::: Material provided :::

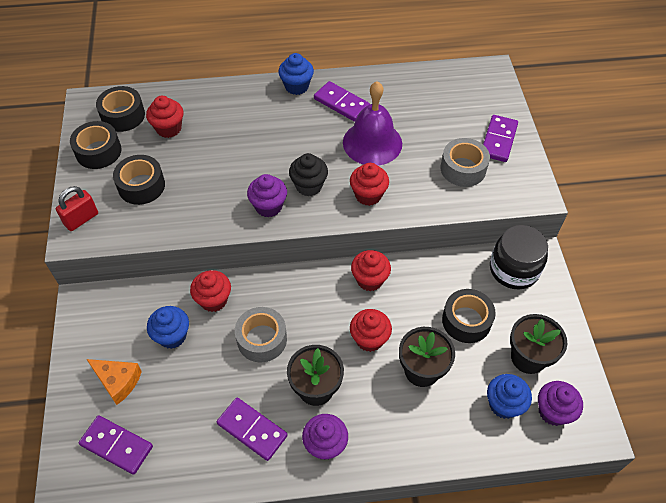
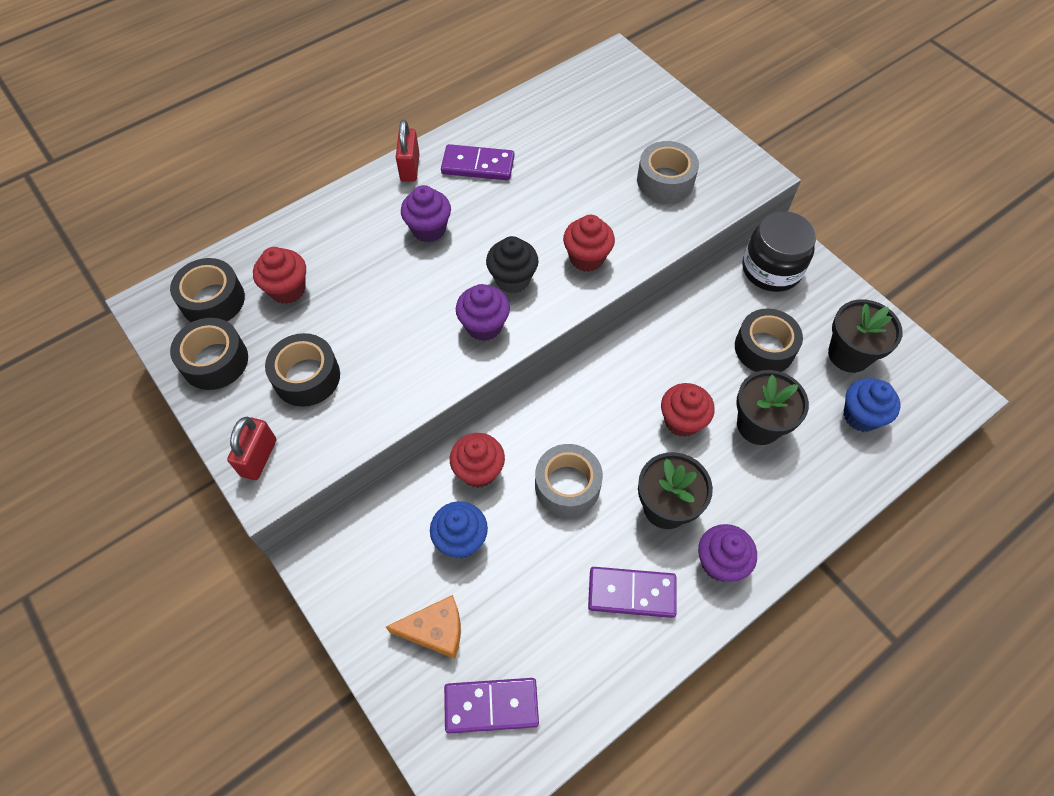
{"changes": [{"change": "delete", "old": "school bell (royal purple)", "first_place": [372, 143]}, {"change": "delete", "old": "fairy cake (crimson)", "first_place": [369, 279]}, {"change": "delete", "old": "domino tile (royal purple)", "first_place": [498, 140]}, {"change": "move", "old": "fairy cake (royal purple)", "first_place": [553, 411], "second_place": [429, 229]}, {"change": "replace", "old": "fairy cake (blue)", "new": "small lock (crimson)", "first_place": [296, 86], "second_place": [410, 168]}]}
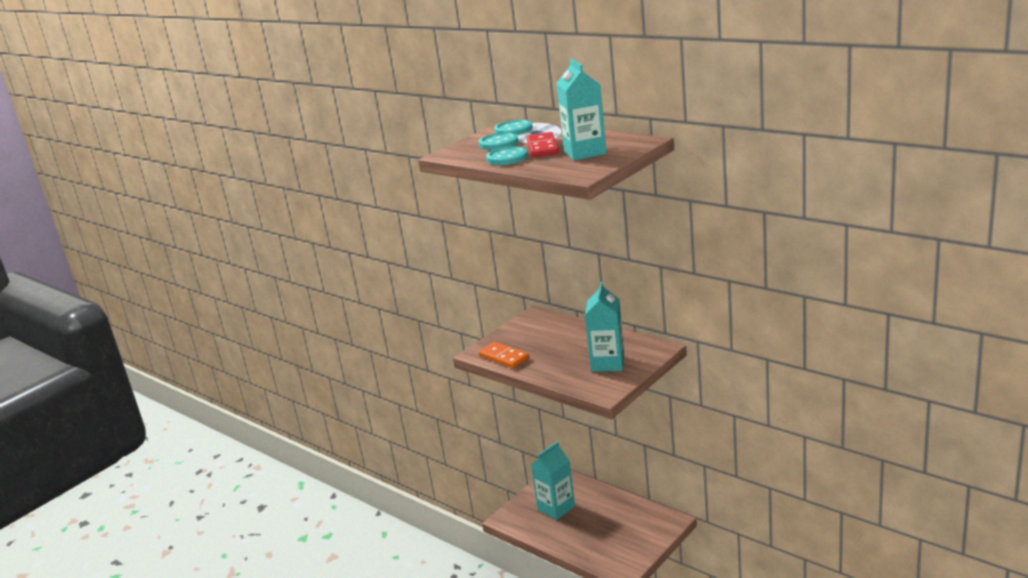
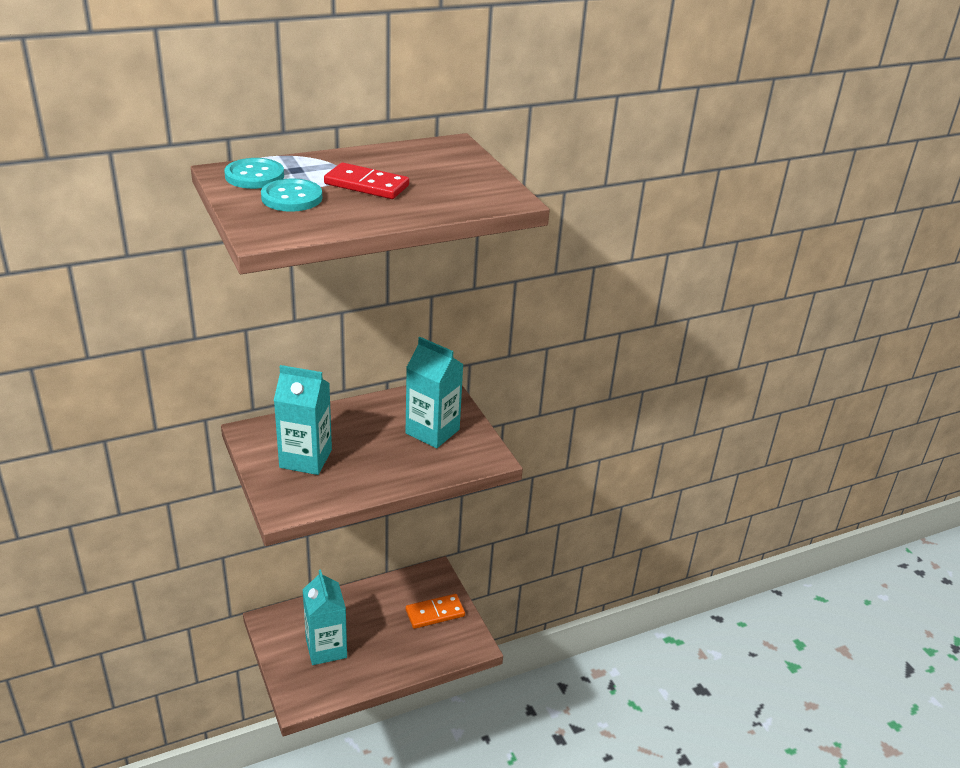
{"changes": [{"change": "delete", "old": "shirt button (aqua)", "first_place": [507, 158]}, {"change": "move", "old": "domino tile (orange-coloured)", "first_place": [503, 357], "second_place": [435, 613]}, {"change": "move", "old": "carton (aqua)", "first_place": [585, 152], "second_place": [305, 459]}]}
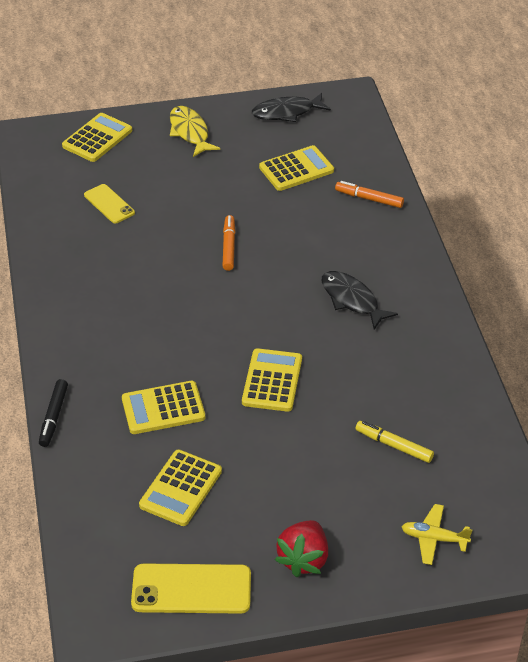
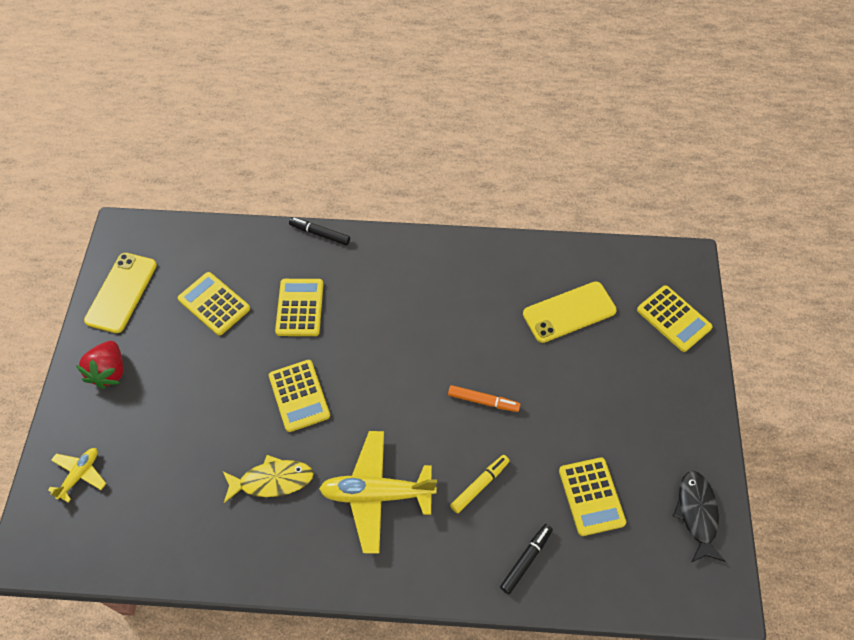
{"changes": [{"change": "move", "old": "toy fish (bright yellow)", "first_place": [190, 132], "second_place": [272, 480]}, {"change": "move", "old": "felt pen (bright yellow)", "first_place": [394, 445], "second_place": [480, 485]}, {"change": "replace", "old": "toy fish (jet-black)", "new": "plane (bright yellow)", "first_place": [352, 300], "second_place": [377, 494]}, {"change": "recolor", "old": "felt pen (orange-coloured)", "new": "felt pen (jet-black)", "first_place": [369, 199], "second_place": [526, 560]}, {"change": "rotate", "old": "pocket calculator (bright yellow)", "first_place": [272, 381], "second_place": [299, 396], "degrees": 45}, {"change": "rotate", "old": "berry (crimson)", "first_place": [303, 559], "second_place": [109, 372], "degrees": -120}, {"change": "resize", "old": "smartphone (bright yellow)", "first_place": [109, 204], "second_place": [569, 312], "factor": 1.61}]}
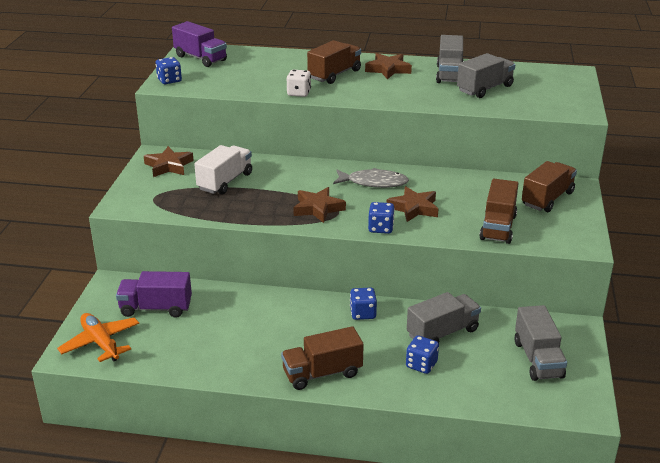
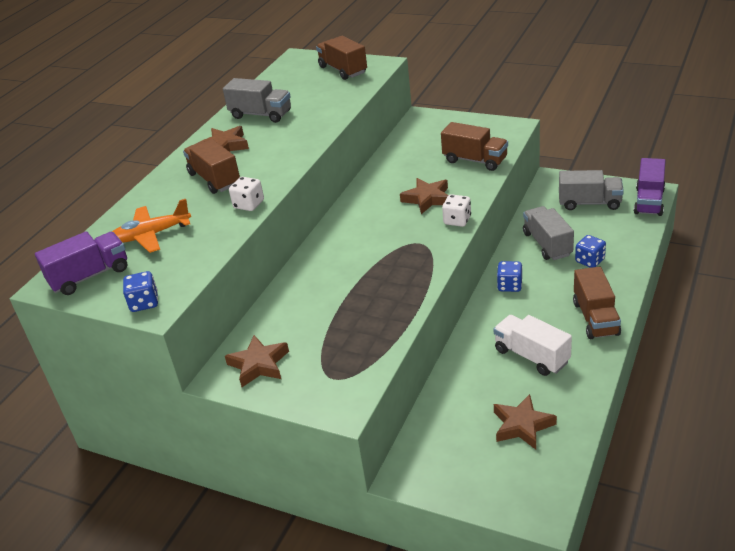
{"changes": [{"change": "delete", "old": "toy fish (grey)", "first_place": [374, 182]}, {"change": "delete", "old": "truck (grey)", "first_place": [485, 89]}, {"change": "move", "old": "plane (orange-coloured)", "first_place": [101, 343], "second_place": [151, 235]}, {"change": "move", "old": "truck (royal purple)", "first_place": [156, 308], "second_place": [649, 201]}, {"change": "move", "old": "truck (pure white)", "first_place": [225, 182], "second_place": [531, 356]}, {"change": "move", "old": "star (dark brown)", "first_place": [318, 208], "second_place": [522, 425]}, {"change": "move", "old": "truck (dark brown)", "first_place": [547, 199], "second_place": [343, 70]}, {"change": "recolor", "old": "game die (blue)", "new": "game die (pure white)", "first_place": [380, 228], "second_place": [457, 220]}]}
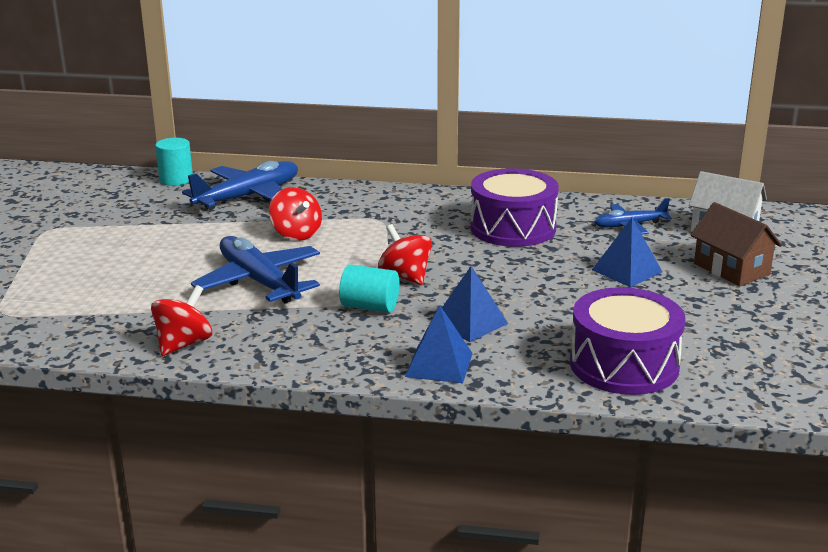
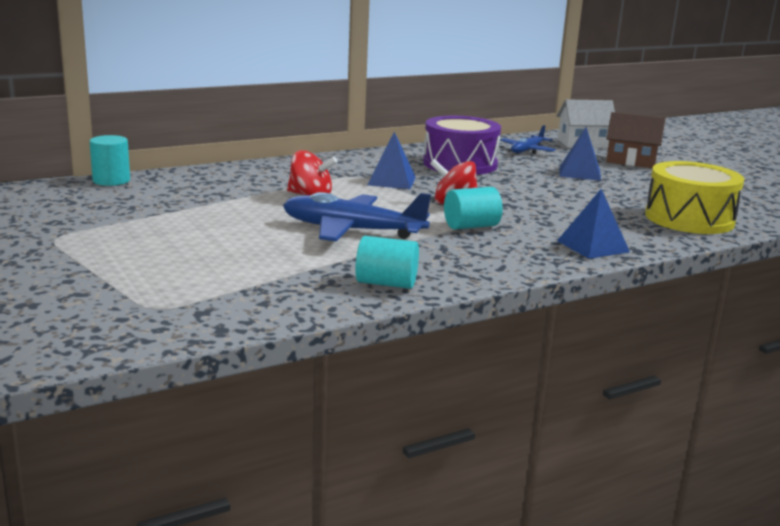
{"changes": [{"change": "delete", "old": "plane (blue)", "first_place": [248, 196]}, {"change": "move", "old": "pyramid (blue)", "first_place": [469, 322], "second_place": [391, 181]}, {"change": "replace", "old": "whirligig (crimson)", "new": "cylinder (aqua)", "first_place": [184, 344], "second_place": [386, 283]}, {"change": "recolor", "old": "snare drum (royal purple)", "new": "snare drum (bright yellow)", "first_place": [624, 365], "second_place": [689, 219]}]}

:::

→ **The problem**: Determine how many lines in the entries above contain the word "aqua", and respond with the number alone.

→ **Answer space**: 2